→ YOUR OBJECTIVE: Reproduce every line of the material, exactly as given.

→ EXTRACTED ENTRIES:
________________________
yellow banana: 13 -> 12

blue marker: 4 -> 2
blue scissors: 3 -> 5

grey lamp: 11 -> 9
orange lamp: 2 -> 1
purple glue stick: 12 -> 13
________________________
→ ANSWER TO THIS PROBLEM:
yellow banana: 13 -> 12

blue marker: 4 -> 2
blue scissors: 3 -> 5

grey lamp: 11 -> 9
orange lamp: 2 -> 1
purple glue stick: 12 -> 13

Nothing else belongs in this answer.